[Instructions for the task] Word for word, output the data, with none of its pictures.

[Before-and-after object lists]
------------------------------------------------------------------------
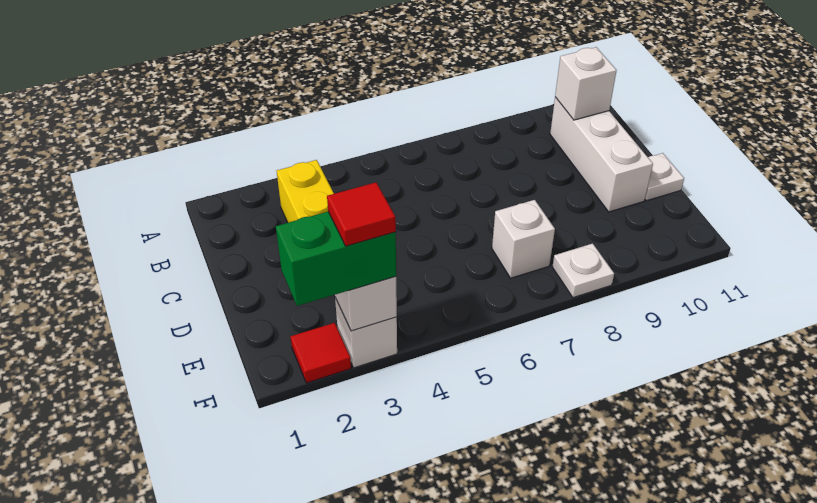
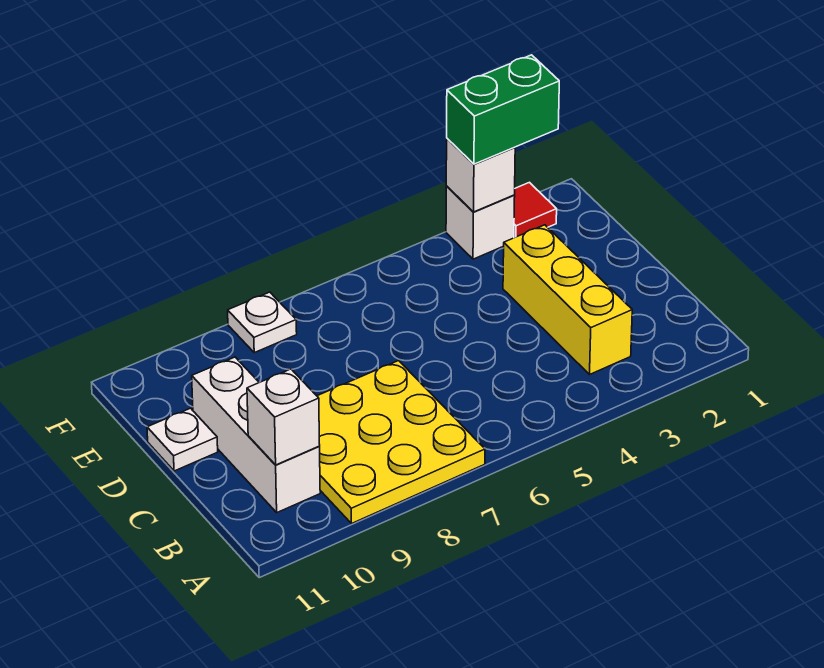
none -> yellow plate A7:C9 level 1
white brick E7 level 1 -> none
red tile F3 level 4 -> none

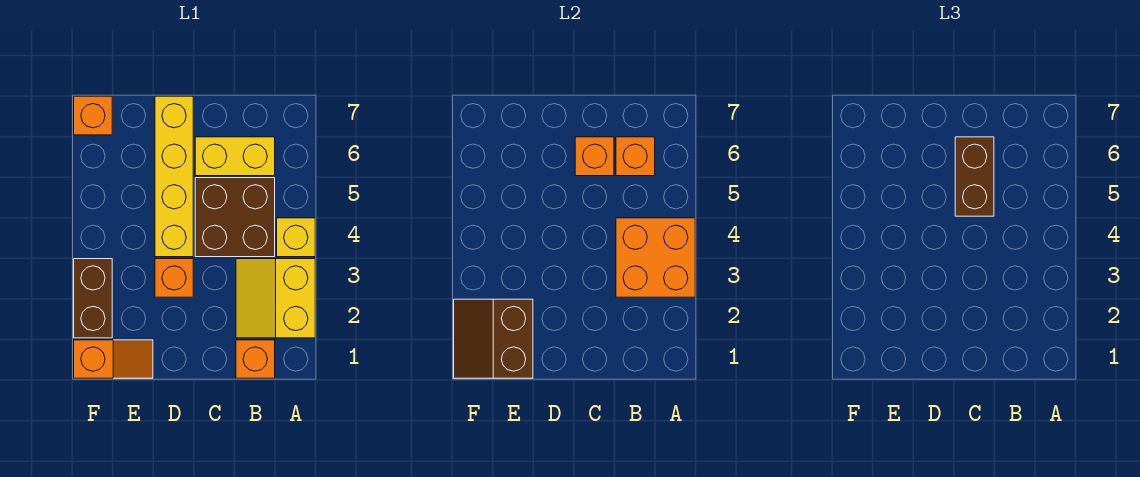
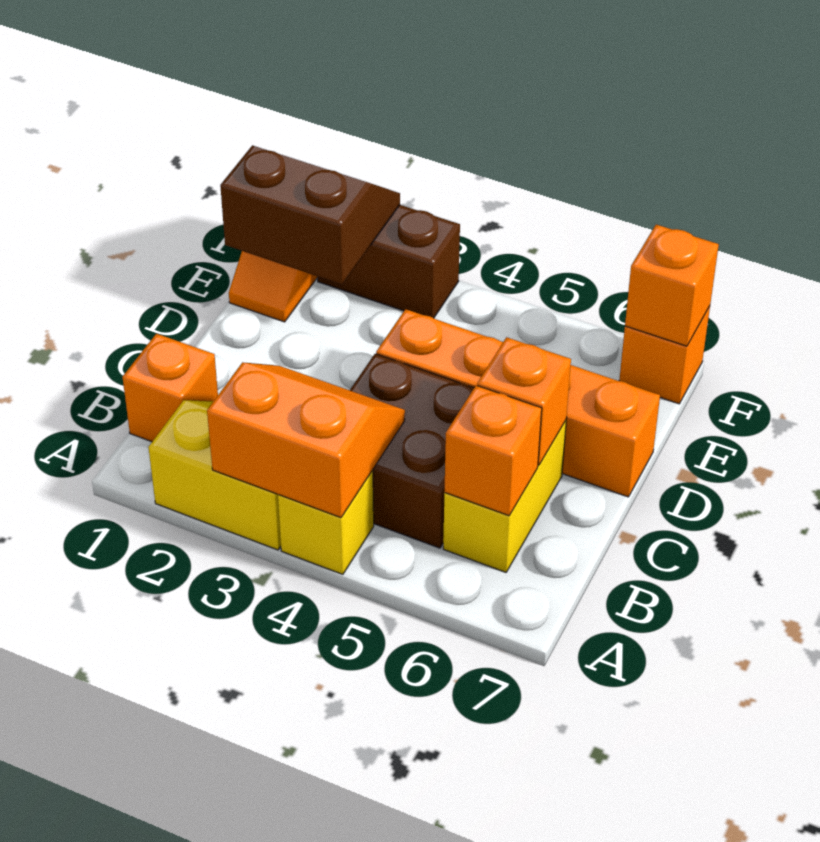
orange brick A3:B4 level 2 -> orange slope A3:B4 level 2 top A
brown brick C5:C6 level 3 -> none
orange brick D3 level 1 -> orange brick F7 level 2
yellow brick D4:D7 level 1 -> orange brick D4:D7 level 1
------------------------------------------------------------------------
[Response to this exercise]
none -> yellow plate A7:C9 level 1
white brick E7 level 1 -> none
red tile F3 level 4 -> none

orange brick A3:B4 level 2 -> orange slope A3:B4 level 2 top A
brown brick C5:C6 level 3 -> none
orange brick D3 level 1 -> orange brick F7 level 2
yellow brick D4:D7 level 1 -> orange brick D4:D7 level 1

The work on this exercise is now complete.